── Extracted data

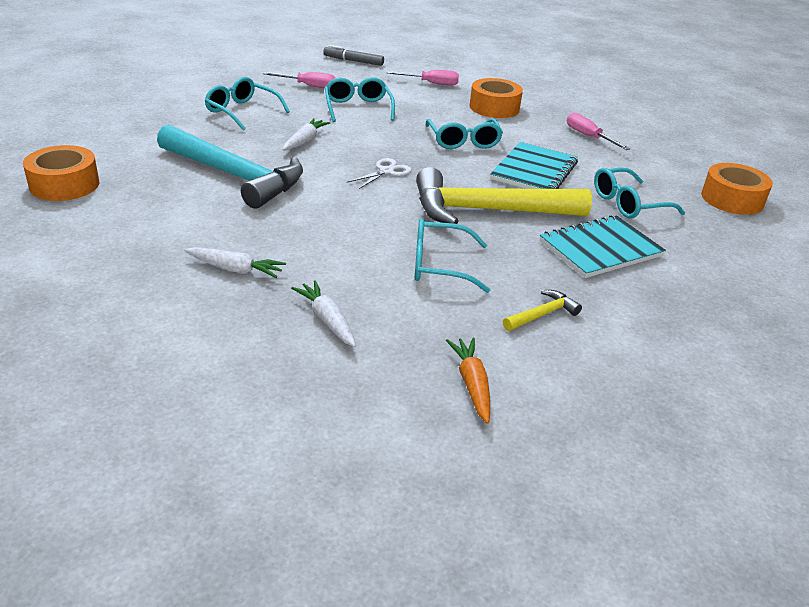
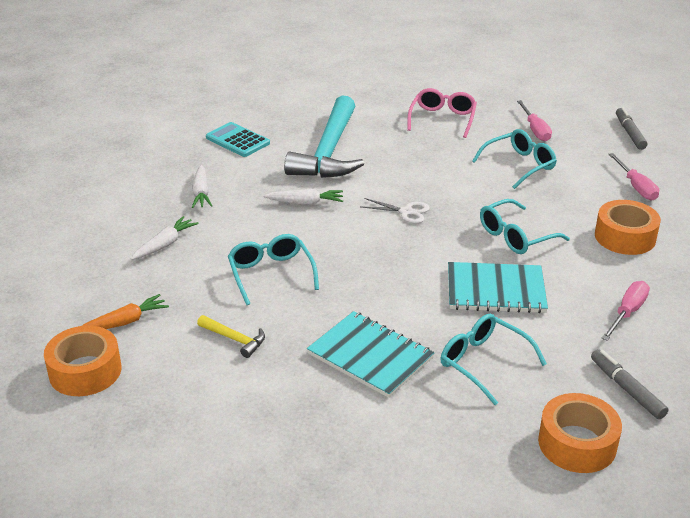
camera: 70 degrees right, 0 degrees up
(64, 184) = (257, 101): orange tape -> orange tape (85, 371)
(142, 218) = (237, 140): none -> turquoise calculator
(242, 111) = (442, 119): turquoise glasses -> pink glasses
(305, 141) = (421, 160): white carrot -> white carrot (305, 203)
(488, 211) = (384, 279): yellow hammer -> none
(676, 165) = (626, 389): none -> grey marker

────

What to produce → Write out every line above exactly as it is, leaving out the pictures.

Exercise output →
camera: 70 degrees right, 0 degrees up
(64, 184) = (257, 101): orange tape -> orange tape (85, 371)
(142, 218) = (237, 140): none -> turquoise calculator
(242, 111) = (442, 119): turquoise glasses -> pink glasses
(305, 141) = (421, 160): white carrot -> white carrot (305, 203)
(488, 211) = (384, 279): yellow hammer -> none
(676, 165) = (626, 389): none -> grey marker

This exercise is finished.